### What is needed
Give the data again exactly as it appears.

===== Given information =====

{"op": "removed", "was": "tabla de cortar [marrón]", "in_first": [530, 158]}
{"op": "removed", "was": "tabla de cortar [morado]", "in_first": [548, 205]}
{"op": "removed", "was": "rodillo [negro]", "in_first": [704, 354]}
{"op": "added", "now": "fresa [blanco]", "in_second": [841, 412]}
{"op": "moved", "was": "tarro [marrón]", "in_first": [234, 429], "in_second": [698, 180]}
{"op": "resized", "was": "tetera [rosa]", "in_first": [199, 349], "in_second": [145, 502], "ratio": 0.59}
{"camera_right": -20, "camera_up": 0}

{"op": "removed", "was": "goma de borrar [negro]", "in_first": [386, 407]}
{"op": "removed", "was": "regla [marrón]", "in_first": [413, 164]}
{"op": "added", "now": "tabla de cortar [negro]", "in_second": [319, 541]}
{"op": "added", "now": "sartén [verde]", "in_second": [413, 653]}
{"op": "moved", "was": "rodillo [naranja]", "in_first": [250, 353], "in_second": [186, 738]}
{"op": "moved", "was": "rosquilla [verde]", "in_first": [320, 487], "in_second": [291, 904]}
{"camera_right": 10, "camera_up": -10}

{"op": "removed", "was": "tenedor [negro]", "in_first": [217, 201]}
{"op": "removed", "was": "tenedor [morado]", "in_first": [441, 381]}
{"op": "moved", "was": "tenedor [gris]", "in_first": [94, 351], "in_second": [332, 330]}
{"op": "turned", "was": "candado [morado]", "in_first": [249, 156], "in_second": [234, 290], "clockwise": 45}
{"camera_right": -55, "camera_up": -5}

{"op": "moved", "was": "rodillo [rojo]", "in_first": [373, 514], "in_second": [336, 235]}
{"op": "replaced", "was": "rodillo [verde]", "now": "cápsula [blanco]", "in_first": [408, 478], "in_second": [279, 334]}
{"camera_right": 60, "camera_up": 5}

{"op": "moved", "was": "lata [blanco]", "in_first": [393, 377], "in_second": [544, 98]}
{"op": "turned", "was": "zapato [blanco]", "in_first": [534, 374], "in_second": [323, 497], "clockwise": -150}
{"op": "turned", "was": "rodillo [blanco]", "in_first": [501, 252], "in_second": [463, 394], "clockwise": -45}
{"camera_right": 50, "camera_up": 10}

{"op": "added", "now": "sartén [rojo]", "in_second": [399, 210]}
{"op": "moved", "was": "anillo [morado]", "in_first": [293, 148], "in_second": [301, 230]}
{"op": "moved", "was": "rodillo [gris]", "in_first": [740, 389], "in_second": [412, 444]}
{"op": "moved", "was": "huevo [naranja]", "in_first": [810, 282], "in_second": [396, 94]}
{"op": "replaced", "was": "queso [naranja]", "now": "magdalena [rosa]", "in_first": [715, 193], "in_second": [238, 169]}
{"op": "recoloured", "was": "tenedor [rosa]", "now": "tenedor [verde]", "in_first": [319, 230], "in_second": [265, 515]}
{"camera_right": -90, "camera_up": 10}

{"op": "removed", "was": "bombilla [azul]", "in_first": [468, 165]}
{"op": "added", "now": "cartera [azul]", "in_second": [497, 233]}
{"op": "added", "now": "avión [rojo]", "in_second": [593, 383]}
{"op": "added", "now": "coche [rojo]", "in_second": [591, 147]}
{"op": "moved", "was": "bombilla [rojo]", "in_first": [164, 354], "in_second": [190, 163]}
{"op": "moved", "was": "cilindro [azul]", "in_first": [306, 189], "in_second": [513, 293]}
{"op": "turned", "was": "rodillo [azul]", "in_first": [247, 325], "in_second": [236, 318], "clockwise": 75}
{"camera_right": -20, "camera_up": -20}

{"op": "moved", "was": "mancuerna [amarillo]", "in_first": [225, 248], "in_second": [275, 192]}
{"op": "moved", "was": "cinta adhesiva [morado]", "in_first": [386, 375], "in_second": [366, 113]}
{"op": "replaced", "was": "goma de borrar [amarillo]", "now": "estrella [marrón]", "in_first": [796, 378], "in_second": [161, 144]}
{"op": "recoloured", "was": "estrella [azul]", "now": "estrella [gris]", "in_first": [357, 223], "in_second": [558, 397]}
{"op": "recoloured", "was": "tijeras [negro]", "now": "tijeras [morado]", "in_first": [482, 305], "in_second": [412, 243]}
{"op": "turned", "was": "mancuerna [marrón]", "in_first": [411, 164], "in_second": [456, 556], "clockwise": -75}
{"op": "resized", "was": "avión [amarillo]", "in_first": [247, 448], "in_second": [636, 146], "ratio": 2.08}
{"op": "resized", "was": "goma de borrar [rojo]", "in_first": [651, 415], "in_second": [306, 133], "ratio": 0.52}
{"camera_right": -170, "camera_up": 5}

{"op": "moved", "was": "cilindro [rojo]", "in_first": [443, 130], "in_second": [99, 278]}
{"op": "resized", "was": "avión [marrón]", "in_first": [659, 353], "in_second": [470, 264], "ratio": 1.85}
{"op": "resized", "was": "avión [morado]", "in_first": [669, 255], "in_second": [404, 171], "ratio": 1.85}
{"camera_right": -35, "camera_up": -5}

=====

### Output of the exercise
{"op": "removed", "was": "tabla de cortar [marrón]", "in_first": [530, 158]}
{"op": "removed", "was": "tabla de cortar [morado]", "in_first": [548, 205]}
{"op": "removed", "was": "rodillo [negro]", "in_first": [704, 354]}
{"op": "added", "now": "fresa [blanco]", "in_second": [841, 412]}
{"op": "moved", "was": "tarro [marrón]", "in_first": [234, 429], "in_second": [698, 180]}
{"op": "resized", "was": "tetera [rosa]", "in_first": [199, 349], "in_second": [145, 502], "ratio": 0.59}
{"camera_right": -20, "camera_up": 0}

{"op": "removed", "was": "goma de borrar [negro]", "in_first": [386, 407]}
{"op": "removed", "was": "regla [marrón]", "in_first": [413, 164]}
{"op": "added", "now": "tabla de cortar [negro]", "in_second": [319, 541]}
{"op": "added", "now": "sartén [verde]", "in_second": [413, 653]}
{"op": "moved", "was": "rodillo [naranja]", "in_first": [250, 353], "in_second": [186, 738]}
{"op": "moved", "was": "rosquilla [verde]", "in_first": [320, 487], "in_second": [291, 904]}
{"camera_right": 10, "camera_up": -10}

{"op": "removed", "was": "tenedor [negro]", "in_first": [217, 201]}
{"op": "removed", "was": "tenedor [morado]", "in_first": [441, 381]}
{"op": "moved", "was": "tenedor [gris]", "in_first": [94, 351], "in_second": [332, 330]}
{"op": "turned", "was": "candado [morado]", "in_first": [249, 156], "in_second": [234, 290], "clockwise": 45}
{"camera_right": -55, "camera_up": -5}

{"op": "moved", "was": "rodillo [rojo]", "in_first": [373, 514], "in_second": [336, 235]}
{"op": "replaced", "was": "rodillo [verde]", "now": "cápsula [blanco]", "in_first": [408, 478], "in_second": [279, 334]}
{"camera_right": 60, "camera_up": 5}

{"op": "moved", "was": "lata [blanco]", "in_first": [393, 377], "in_second": [544, 98]}
{"op": "turned", "was": "zapato [blanco]", "in_first": [534, 374], "in_second": [323, 497], "clockwise": -150}
{"op": "turned", "was": "rodillo [blanco]", "in_first": [501, 252], "in_second": [463, 394], "clockwise": -45}
{"camera_right": 50, "camera_up": 10}

{"op": "added", "now": "sartén [rojo]", "in_second": [399, 210]}
{"op": "moved", "was": "anillo [morado]", "in_first": [293, 148], "in_second": [301, 230]}
{"op": "moved", "was": "rodillo [gris]", "in_first": [740, 389], "in_second": [412, 444]}
{"op": "moved", "was": "huevo [naranja]", "in_first": [810, 282], "in_second": [396, 94]}
{"op": "replaced", "was": "queso [naranja]", "now": "magdalena [rosa]", "in_first": [715, 193], "in_second": [238, 169]}
{"op": "recoloured", "was": "tenedor [rosa]", "now": "tenedor [verde]", "in_first": [319, 230], "in_second": [265, 515]}
{"camera_right": -90, "camera_up": 10}

{"op": "removed", "was": "bombilla [azul]", "in_first": [468, 165]}
{"op": "added", "now": "cartera [azul]", "in_second": [497, 233]}
{"op": "added", "now": "avión [rojo]", "in_second": [593, 383]}
{"op": "added", "now": "coche [rojo]", "in_second": [591, 147]}
{"op": "moved", "was": "bombilla [rojo]", "in_first": [164, 354], "in_second": [190, 163]}
{"op": "moved", "was": "cilindro [azul]", "in_first": [306, 189], "in_second": [513, 293]}
{"op": "turned", "was": "rodillo [azul]", "in_first": [247, 325], "in_second": [236, 318], "clockwise": 75}
{"camera_right": -20, "camera_up": -20}

{"op": "moved", "was": "mancuerna [amarillo]", "in_first": [225, 248], "in_second": [275, 192]}
{"op": "moved", "was": "cinta adhesiva [morado]", "in_first": [386, 375], "in_second": [366, 113]}
{"op": "replaced", "was": "goma de borrar [amarillo]", "now": "estrella [marrón]", "in_first": [796, 378], "in_second": [161, 144]}
{"op": "recoloured", "was": "estrella [azul]", "now": "estrella [gris]", "in_first": [357, 223], "in_second": [558, 397]}
{"op": "recoloured", "was": "tijeras [negro]", "now": "tijeras [morado]", "in_first": [482, 305], "in_second": [412, 243]}
{"op": "turned", "was": "mancuerna [marrón]", "in_first": [411, 164], "in_second": [456, 556], "clockwise": -75}
{"op": "resized", "was": "avión [amarillo]", "in_first": [247, 448], "in_second": [636, 146], "ratio": 2.08}
{"op": "resized", "was": "goma de borrar [rojo]", "in_first": [651, 415], "in_second": [306, 133], "ratio": 0.52}
{"camera_right": -170, "camera_up": 5}

{"op": "moved", "was": "cilindro [rojo]", "in_first": [443, 130], "in_second": [99, 278]}
{"op": "resized", "was": "avión [marrón]", "in_first": [659, 353], "in_second": [470, 264], "ratio": 1.85}
{"op": "resized", "was": "avión [morado]", "in_first": [669, 255], "in_second": [404, 171], "ratio": 1.85}
{"camera_right": -35, "camera_up": -5}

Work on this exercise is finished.